> [Work to be completed]: Take the line containing "camera: 15 degrees right, 20 degrees up" in the listing below and copy it, along with every line after it, without alteration.

> [Record excerpts]:
|---|
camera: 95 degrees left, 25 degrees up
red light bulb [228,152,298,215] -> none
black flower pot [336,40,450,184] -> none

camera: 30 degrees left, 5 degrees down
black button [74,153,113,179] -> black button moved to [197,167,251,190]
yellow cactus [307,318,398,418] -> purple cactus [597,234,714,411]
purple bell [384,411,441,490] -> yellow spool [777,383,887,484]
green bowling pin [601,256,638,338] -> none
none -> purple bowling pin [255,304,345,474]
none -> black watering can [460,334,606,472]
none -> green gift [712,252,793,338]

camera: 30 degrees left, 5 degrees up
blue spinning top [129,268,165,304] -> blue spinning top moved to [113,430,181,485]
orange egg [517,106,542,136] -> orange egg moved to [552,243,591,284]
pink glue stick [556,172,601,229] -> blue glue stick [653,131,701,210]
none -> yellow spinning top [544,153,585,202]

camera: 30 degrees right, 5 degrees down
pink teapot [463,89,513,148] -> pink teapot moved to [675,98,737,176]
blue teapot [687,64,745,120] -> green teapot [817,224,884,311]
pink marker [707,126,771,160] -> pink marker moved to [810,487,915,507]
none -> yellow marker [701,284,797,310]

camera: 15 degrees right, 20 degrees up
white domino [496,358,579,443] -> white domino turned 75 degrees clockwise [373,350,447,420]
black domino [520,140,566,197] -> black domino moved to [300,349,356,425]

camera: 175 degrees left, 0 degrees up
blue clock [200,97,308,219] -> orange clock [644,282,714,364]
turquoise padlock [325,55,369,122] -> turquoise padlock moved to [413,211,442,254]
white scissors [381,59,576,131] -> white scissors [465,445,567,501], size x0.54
|---|
> [Output of the task]:
camera: 15 degrees right, 20 degrees up
white domino [496,358,579,443] -> white domino turned 75 degrees clockwise [373,350,447,420]
black domino [520,140,566,197] -> black domino moved to [300,349,356,425]

camera: 175 degrees left, 0 degrees up
blue clock [200,97,308,219] -> orange clock [644,282,714,364]
turquoise padlock [325,55,369,122] -> turquoise padlock moved to [413,211,442,254]
white scissors [381,59,576,131] -> white scissors [465,445,567,501], size x0.54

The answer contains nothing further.